------ The records ------

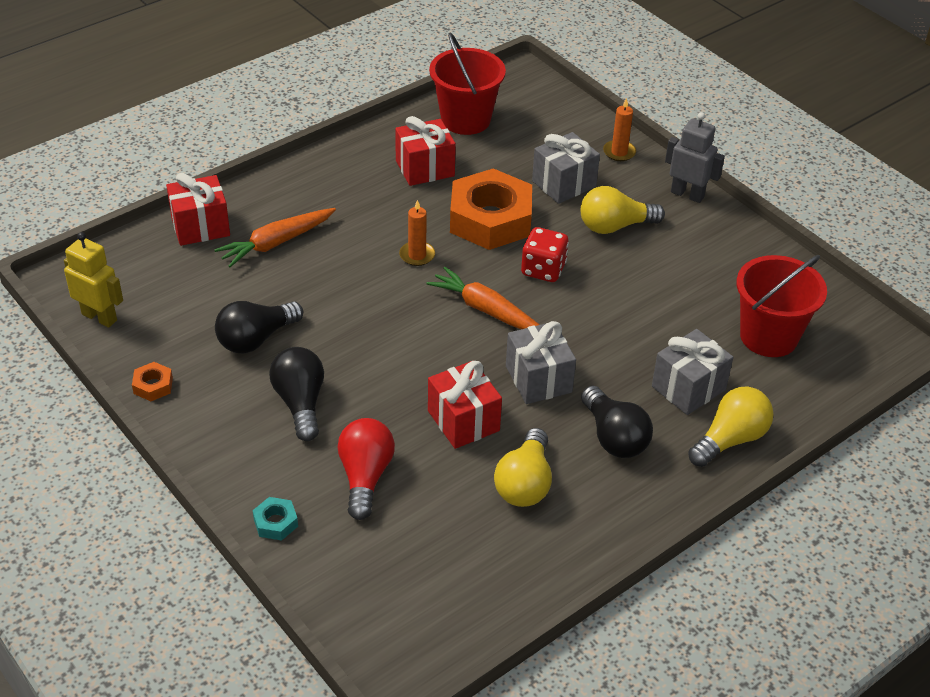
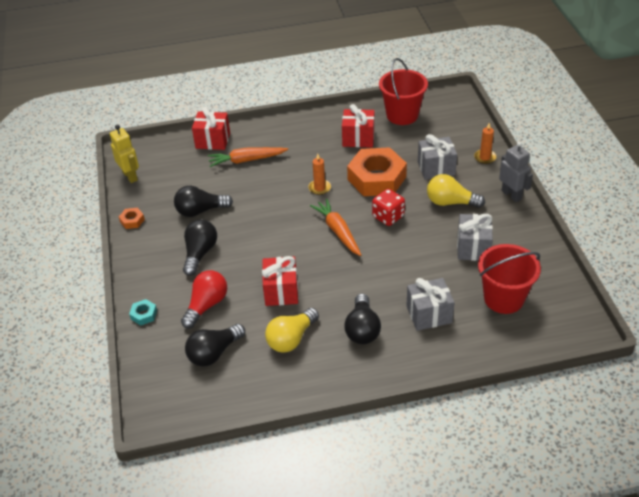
camera: 30 degrees right, 0 degrees up
(425, 542) = (214, 353): none -> black light bulb
(538, 379) = (341, 281): grey gift -> grey gift (473, 248)
(730, 439) = (434, 354): yellow light bulb -> none

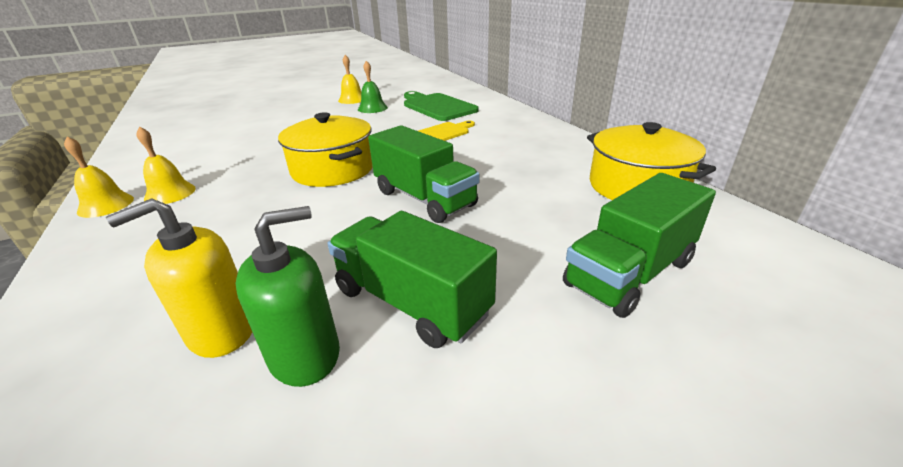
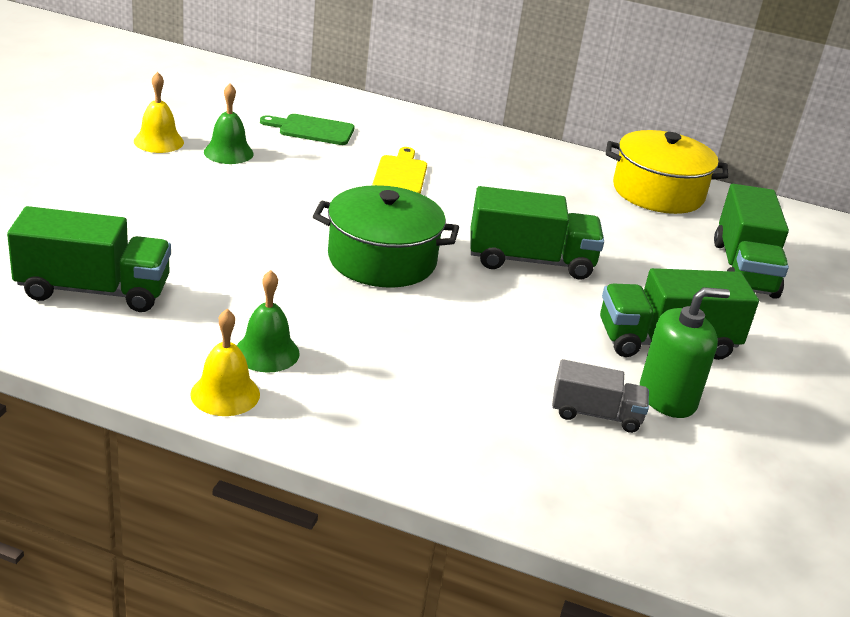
camera: 50 degrees left, 0 degrees up
(170, 193) = (267, 352): yellow bell -> green bell
(186, 145) = (94, 290): none -> green truck
(221, 330) = (596, 414): yellow soap dispenser -> grey truck
(305, 354) = (667, 398): green soap dispenser -> green soap dispenser turned 60 degrees clockwise
(333, 169) = (382, 259): yellow pot -> green pot
(437, 106) = (312, 130): green cutting board -> green cutting board, size x0.62

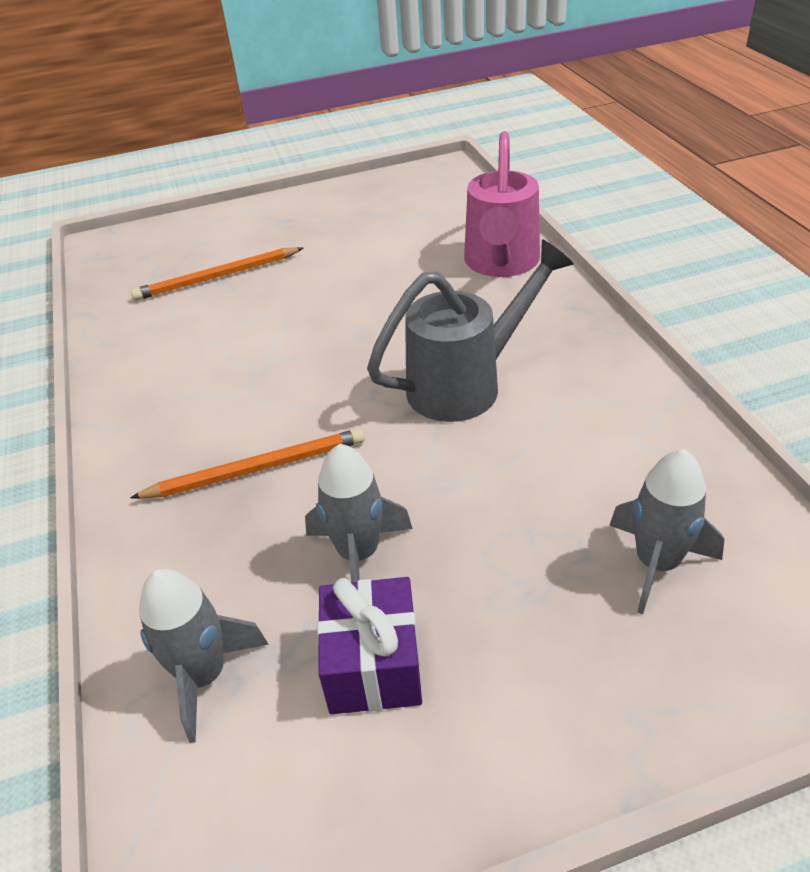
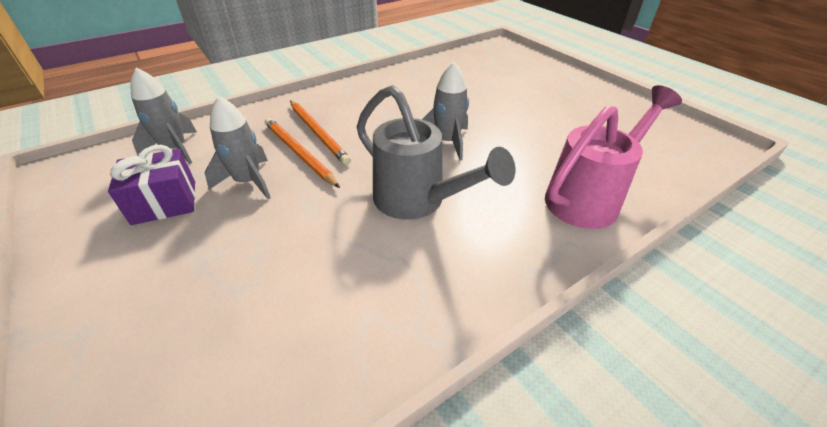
camera: 70 degrees right, 0 degrees up
(217, 277) = (489, 82): orange pencil -> orange pencil (299, 154)
(500, 264) = (590, 197): pink watering can -> pink watering can turned 150 degrees clockwise
(656, 563) = (220, 338): grey rocket -> grey rocket (447, 142)

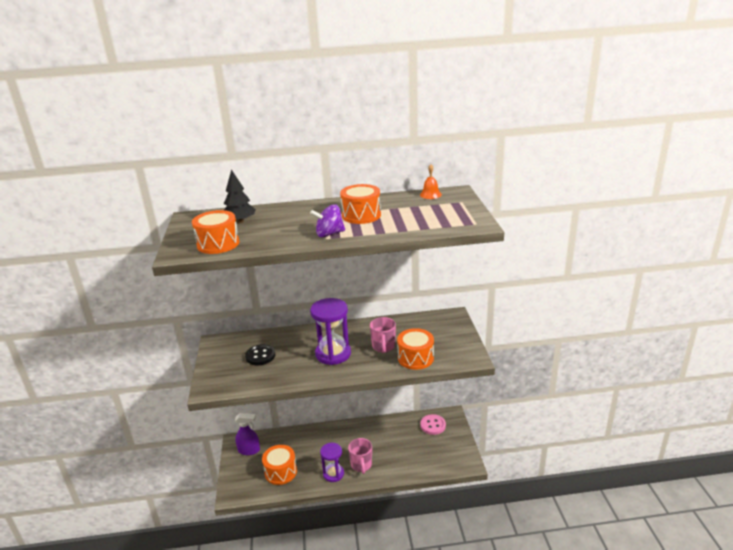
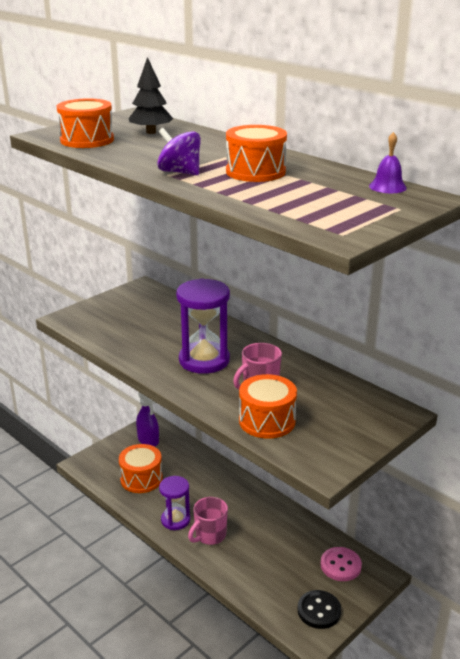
camera: 50 degrees right, 0 degrees up
(260, 356) = (148, 320): black button -> black button (319, 611)
(430, 194) = (387, 187): orange bell -> purple bell

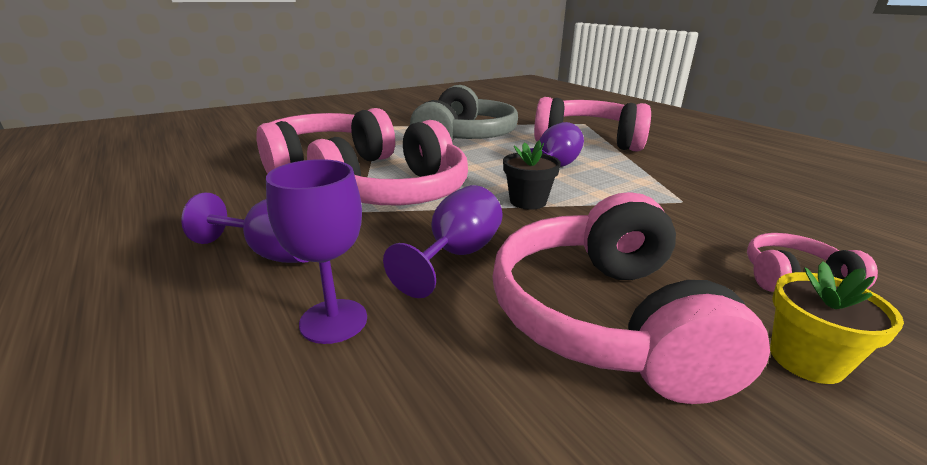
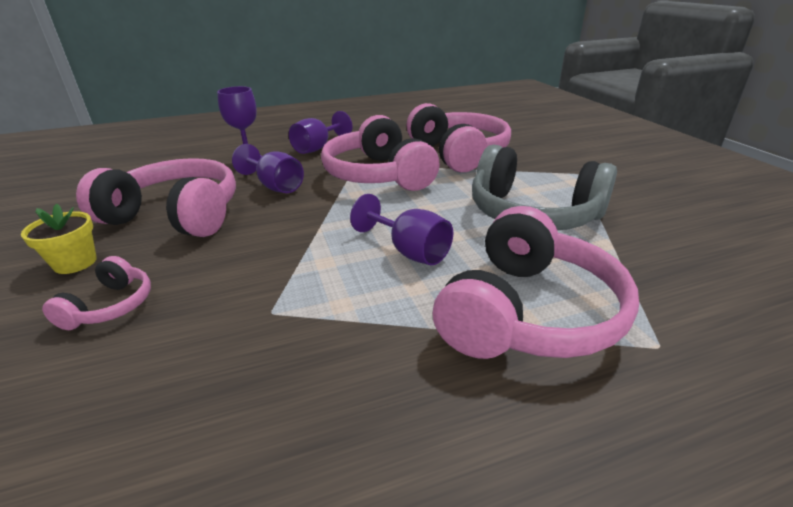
camera: 105 degrees right, 5 degrees up
(528, 201) = (332, 220): black flower pot -> none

------

▶ [Required work]
Repeat exactly the stretch of the listing above that starts with the line holding "(170, 193) = (267, 352): yellow" and finishes with the line holding "(217, 277) = (489, 82): orange", both included. Skip every picture.

▶ [Task answer]
(170, 193) = (267, 352): yellow bell -> green bell
(186, 145) = (94, 290): none -> green truck
(221, 330) = (596, 414): yellow soap dispenser -> grey truck
(305, 354) = (667, 398): green soap dispenser -> green soap dispenser turned 60 degrees clockwise
(333, 169) = (382, 259): yellow pot -> green pot
(437, 106) = (312, 130): green cutting board -> green cutting board, size x0.62

camera: 70 degrees right, 0 degrees up
(217, 277) = (489, 82): orange pencil -> orange pencil (299, 154)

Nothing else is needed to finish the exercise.